→ **What you are asked to do**: Word for word, set down every line of the entries below from the line with "RADIO pin MOSI: A4 -> 11" to the line with "LED1 pin SIG: SCK -> 6", including both, and no other line.

→ **Exercise materials**:

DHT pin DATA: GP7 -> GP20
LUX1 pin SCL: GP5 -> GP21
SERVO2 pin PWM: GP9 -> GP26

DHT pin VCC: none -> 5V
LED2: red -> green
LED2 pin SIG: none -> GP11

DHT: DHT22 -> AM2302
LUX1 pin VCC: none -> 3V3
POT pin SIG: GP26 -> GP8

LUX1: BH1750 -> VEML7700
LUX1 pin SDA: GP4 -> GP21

...

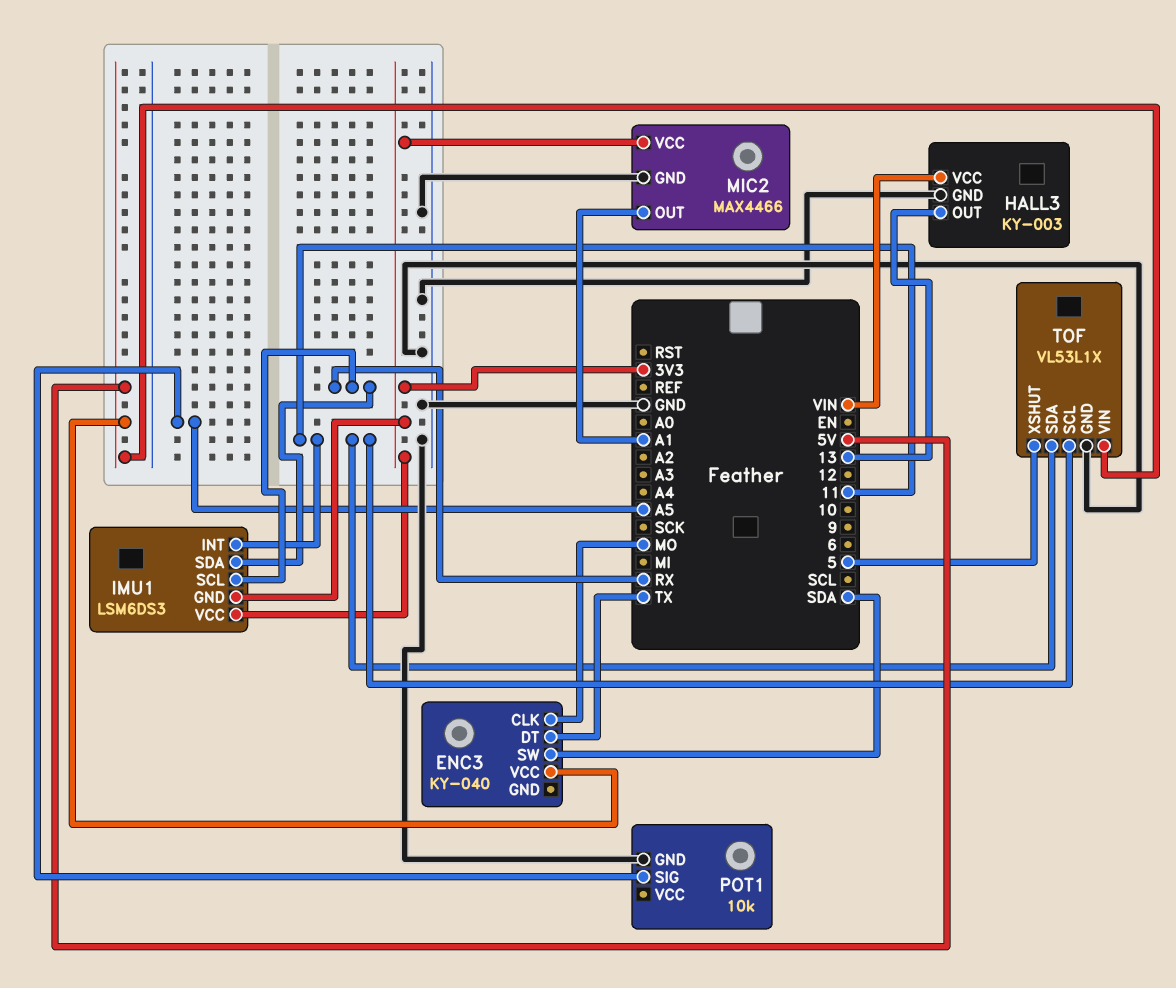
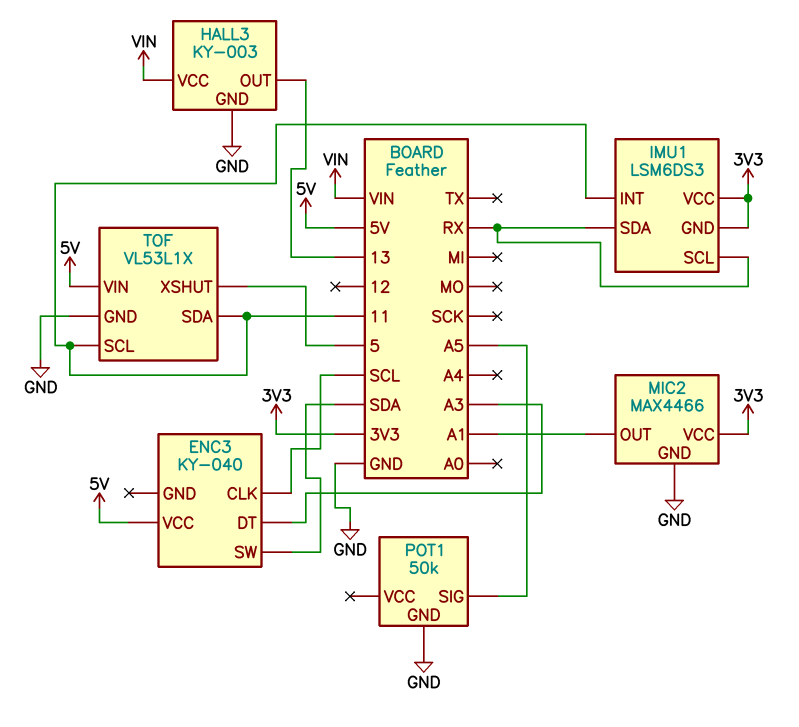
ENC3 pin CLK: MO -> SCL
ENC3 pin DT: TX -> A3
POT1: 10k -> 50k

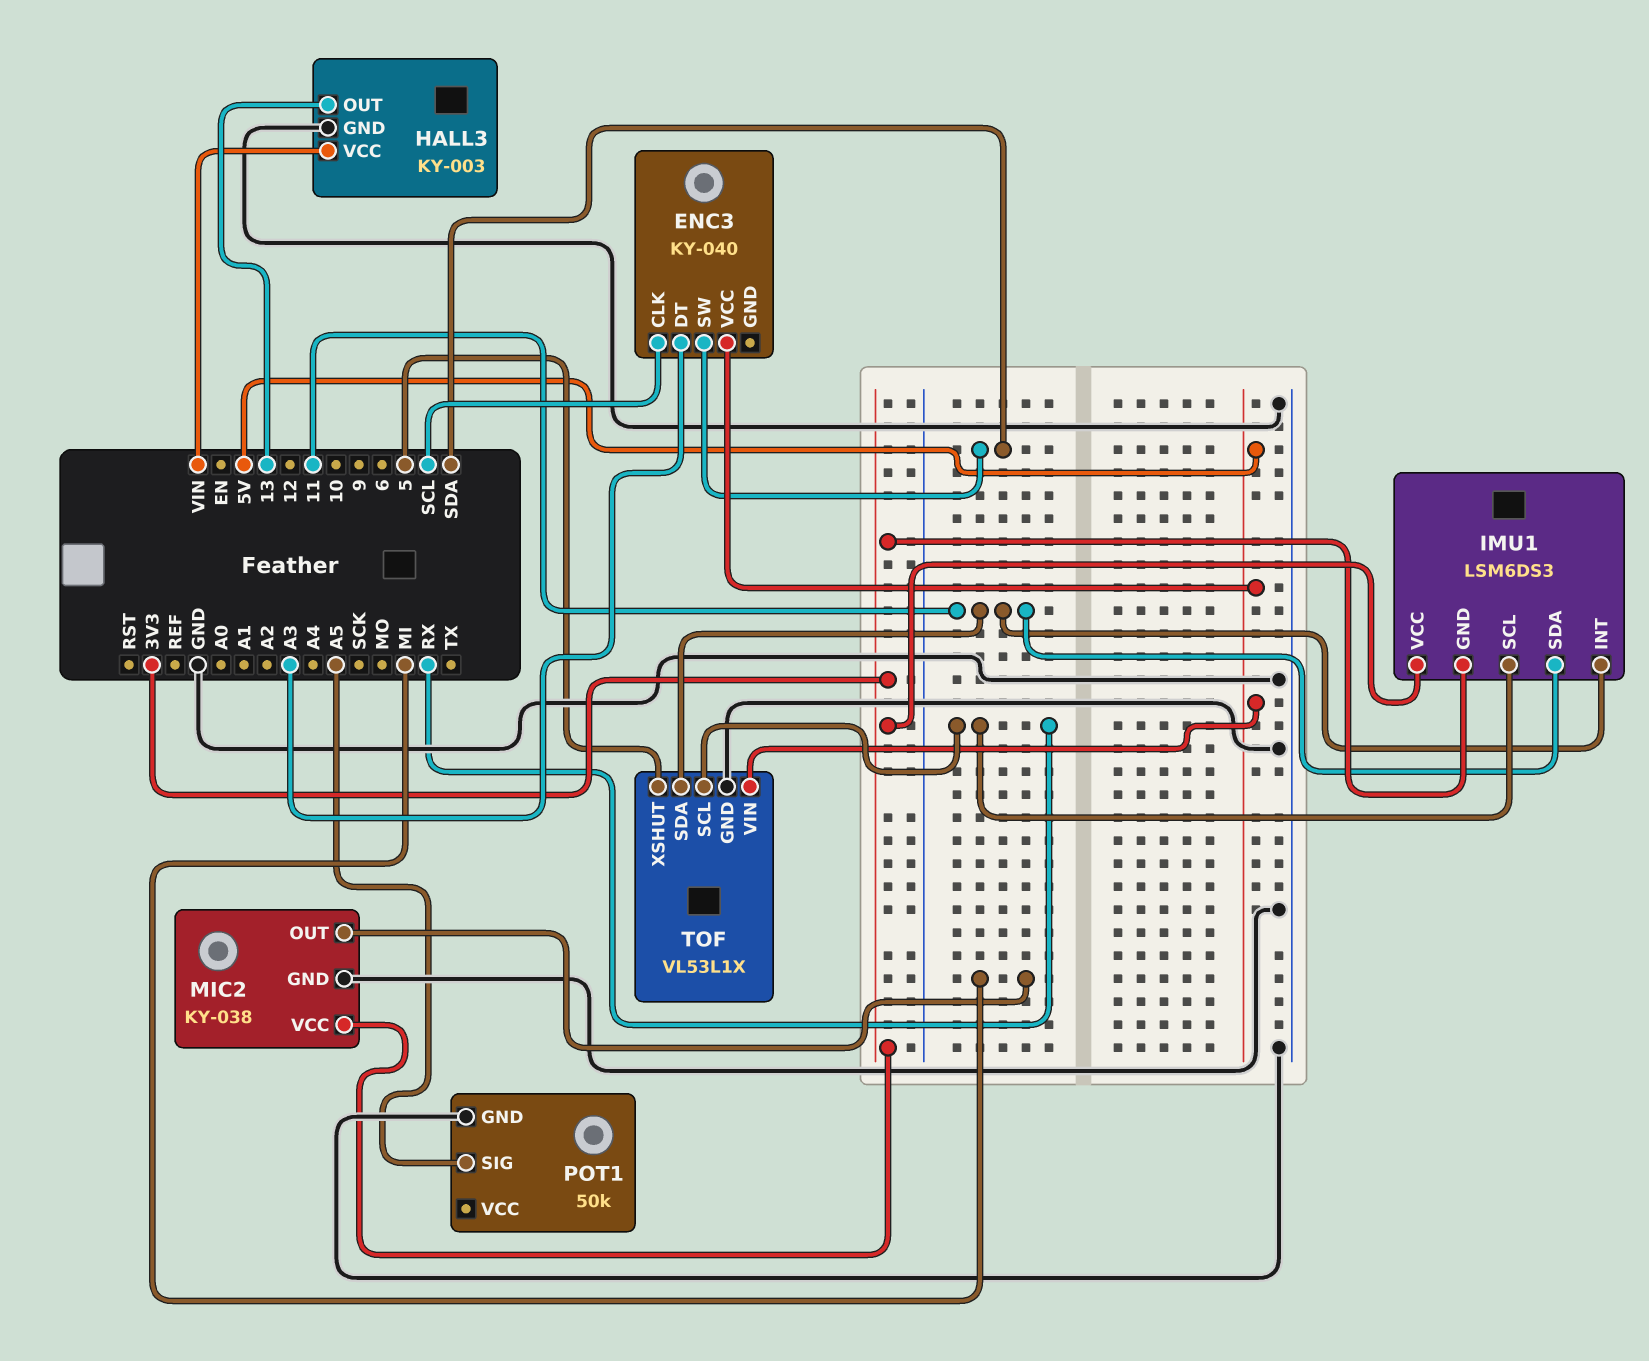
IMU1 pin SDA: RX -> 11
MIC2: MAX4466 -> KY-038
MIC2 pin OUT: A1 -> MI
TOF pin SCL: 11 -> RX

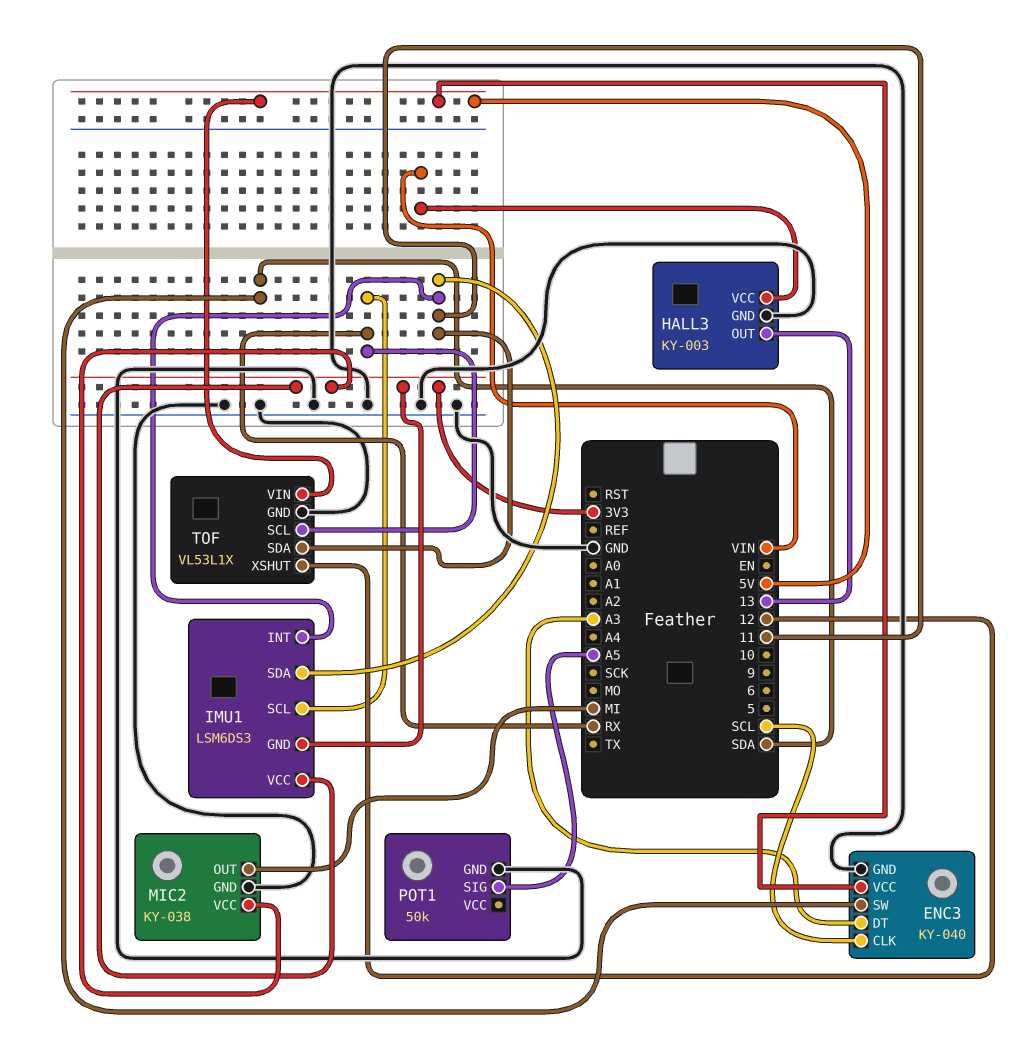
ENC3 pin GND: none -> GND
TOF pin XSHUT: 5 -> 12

--

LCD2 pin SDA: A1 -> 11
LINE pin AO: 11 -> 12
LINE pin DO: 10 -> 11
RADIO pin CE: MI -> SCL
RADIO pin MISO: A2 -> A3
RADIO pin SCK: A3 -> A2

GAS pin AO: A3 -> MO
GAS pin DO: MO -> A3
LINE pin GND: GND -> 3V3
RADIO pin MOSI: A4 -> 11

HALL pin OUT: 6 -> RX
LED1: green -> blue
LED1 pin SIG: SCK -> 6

→ **Output for this task**:
RADIO pin MOSI: A4 -> 11

HALL pin OUT: 6 -> RX
LED1: green -> blue
LED1 pin SIG: SCK -> 6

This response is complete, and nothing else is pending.